Extracted records
------------------------------------------------------------------------

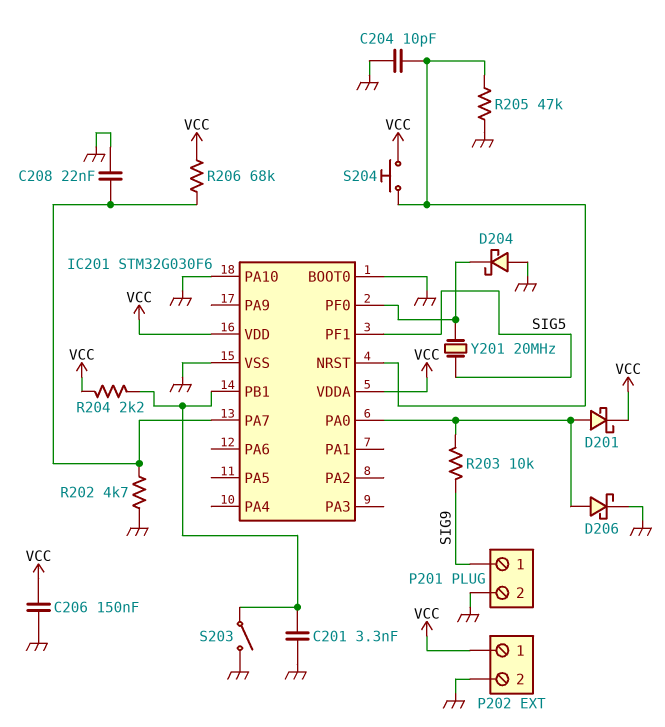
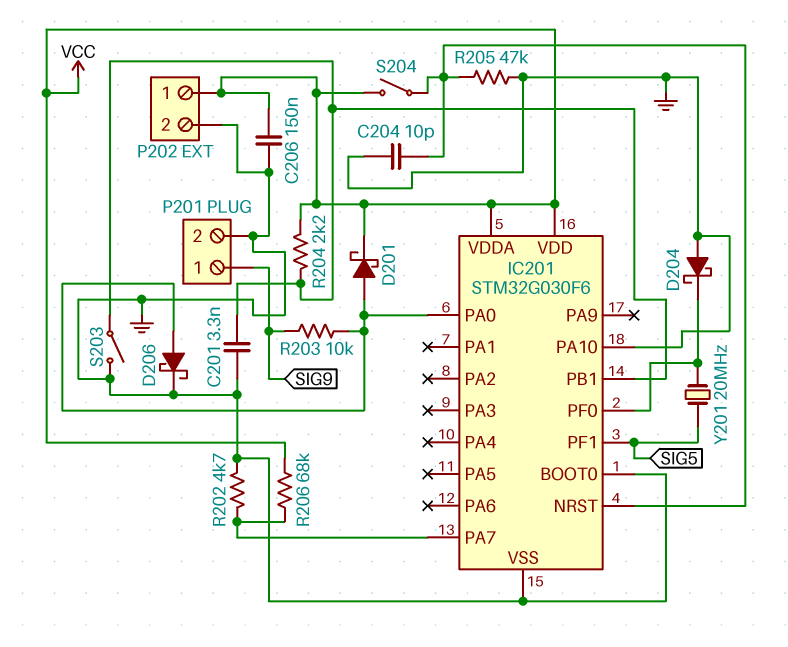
C208: 22nF (GND, IC201/PA7) -> none
S204: button (IC201/NRST, VCC) -> switch (IC201/NRST, VCC)

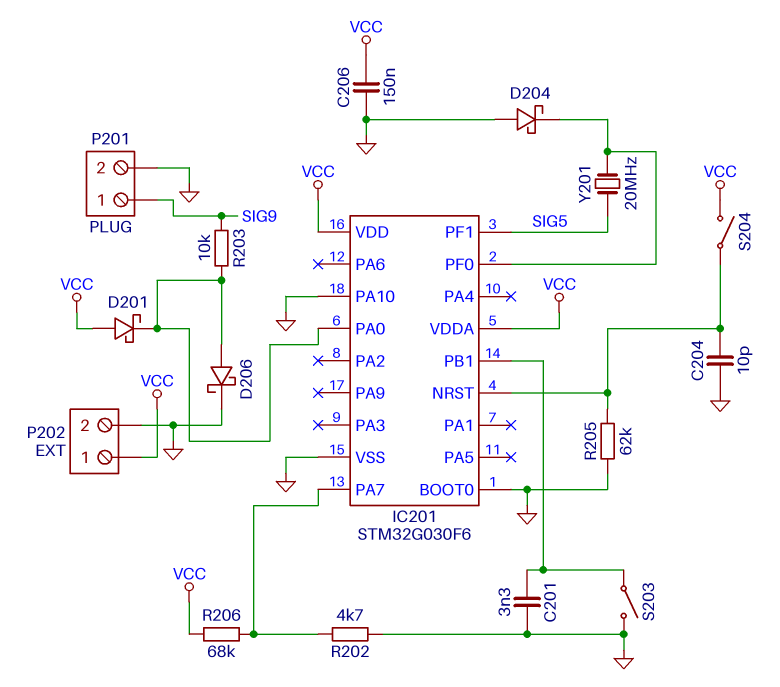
D201: schottky (A IC201/PA0, K VCC) -> schottky (A VCC, K IC201/PA0)
R204: 2.2k (IC201/PB1, VCC) -> none
R205: 47k (GND, IC201/NRST) -> 62k (GND, IC201/NRST)

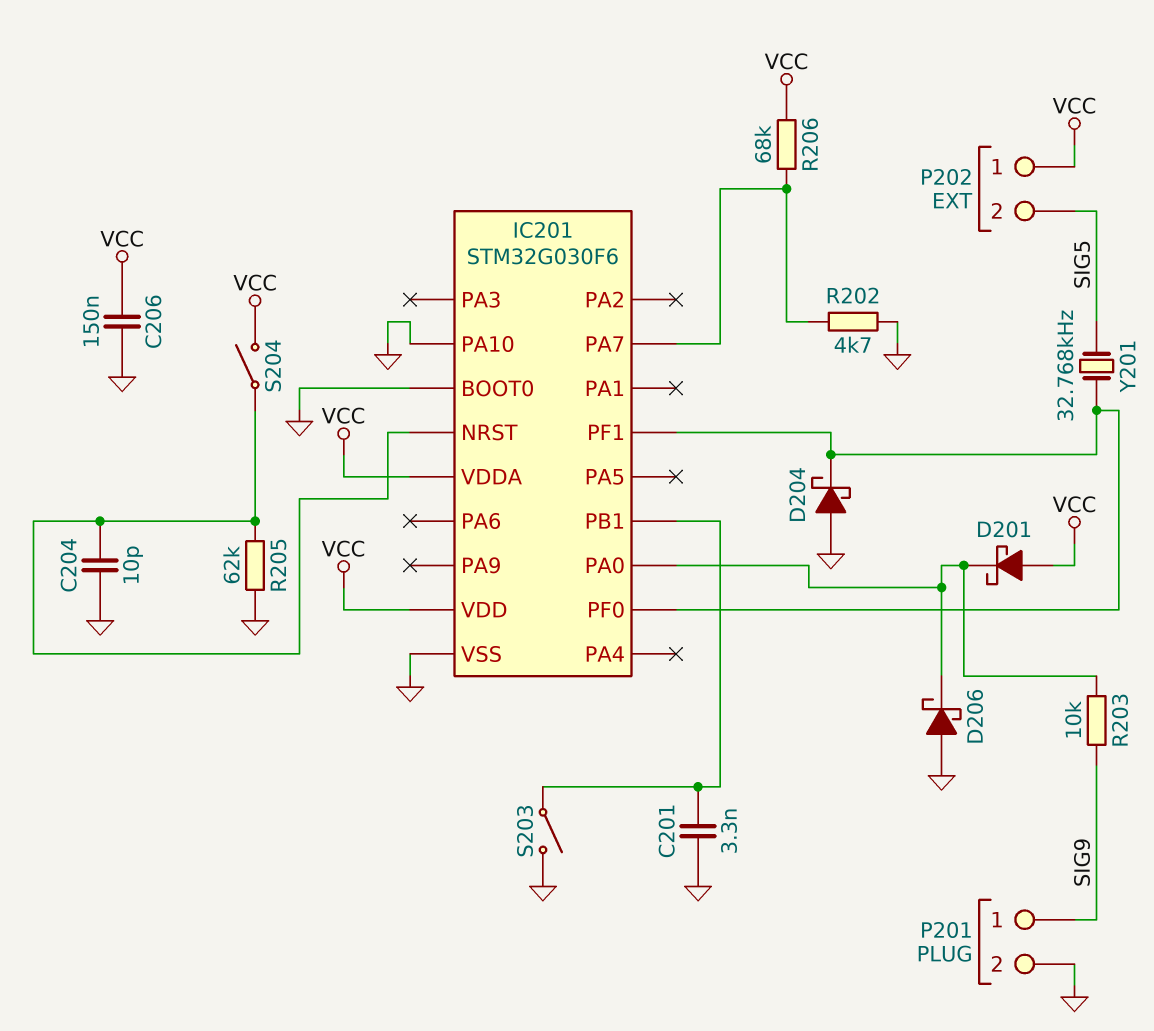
D206: schottky (A IC201/PA0, K GND) -> schottky (A GND, K IC201/PA0)
IC201 pin PF1: SIG5 -> IC201/PF0
P202 pin 2: GND -> SIG5
Y201: 20MHz (IC201/PF0, SIG5) -> 32.768kHz (IC201/PF0, SIG5)

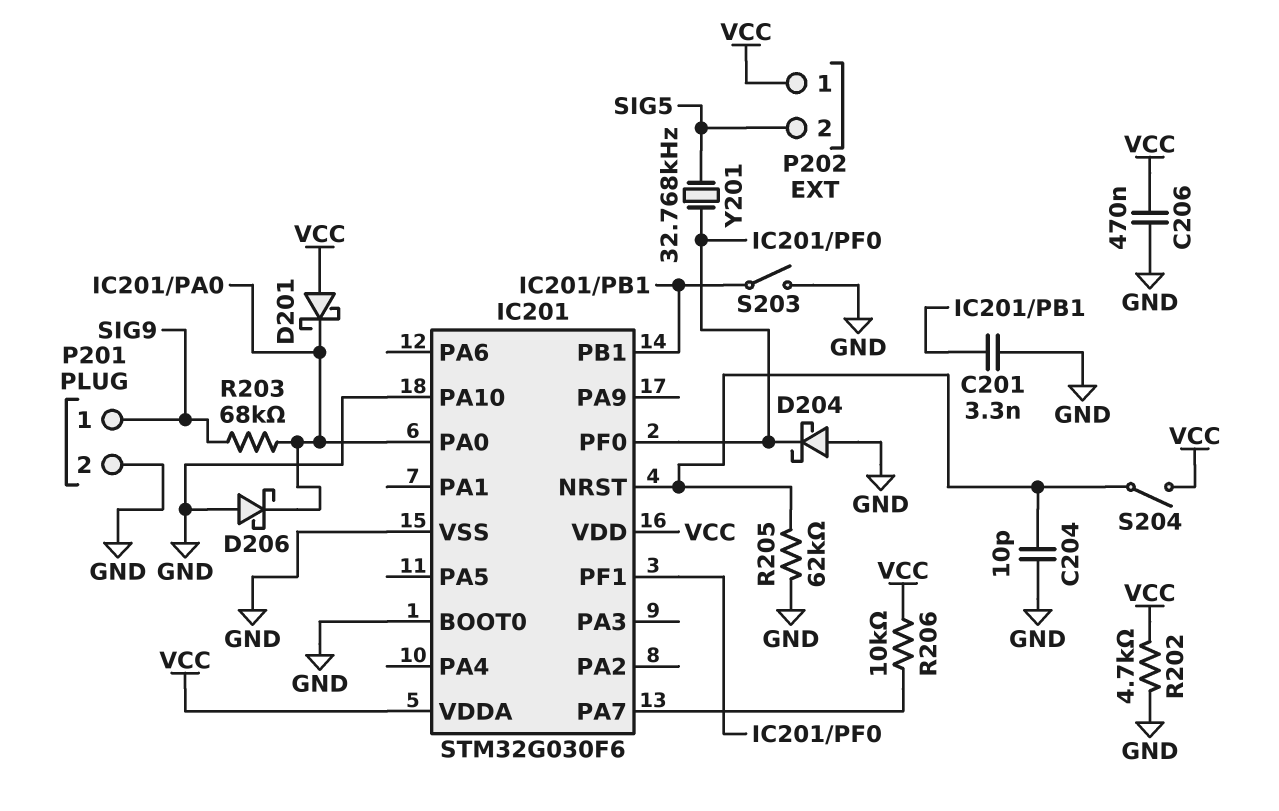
C206: 150nF (GND, VCC) -> 470nF (GND, VCC)
R202: 4.7k (GND, IC201/PA7) -> 4.7k (GND, VCC)
R203: 10k (IC201/PA0, SIG9) -> 68k (IC201/PA0, SIG9)
R206: 68k (IC201/PA7, VCC) -> 10k (IC201/PA7, VCC)

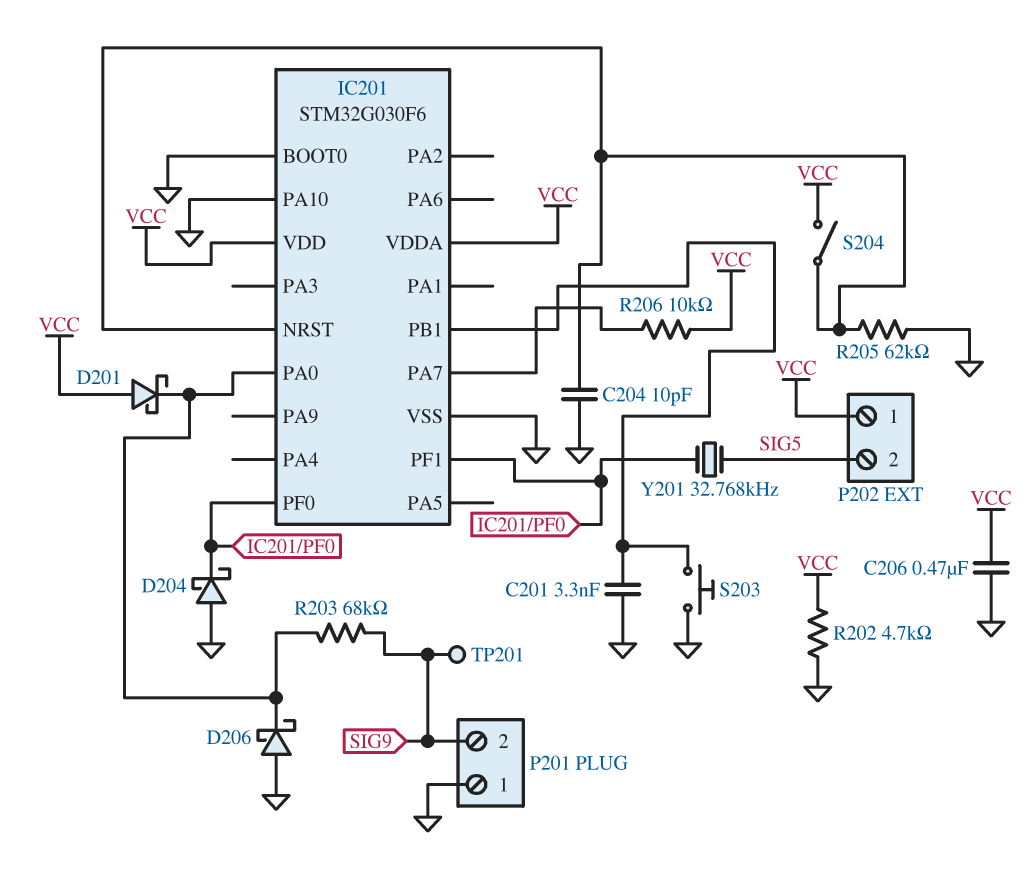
P201 pin 1: SIG9 -> GND
P201 pin 2: GND -> SIG9
S203: switch (GND, IC201/PB1) -> button (GND, IC201/PB1)
TP201: none -> test point (SIG9)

------------------------------------------------------------------------

[Exercise brief]: A word-for-word copy is required of the lines above from the line with "R206: 68k (IC201/PA7, VCC)" through the last line of the data; no other lines and no pictures belong in it.

[Final answer]:
R206: 68k (IC201/PA7, VCC) -> 10k (IC201/PA7, VCC)

P201 pin 1: SIG9 -> GND
P201 pin 2: GND -> SIG9
S203: switch (GND, IC201/PB1) -> button (GND, IC201/PB1)
TP201: none -> test point (SIG9)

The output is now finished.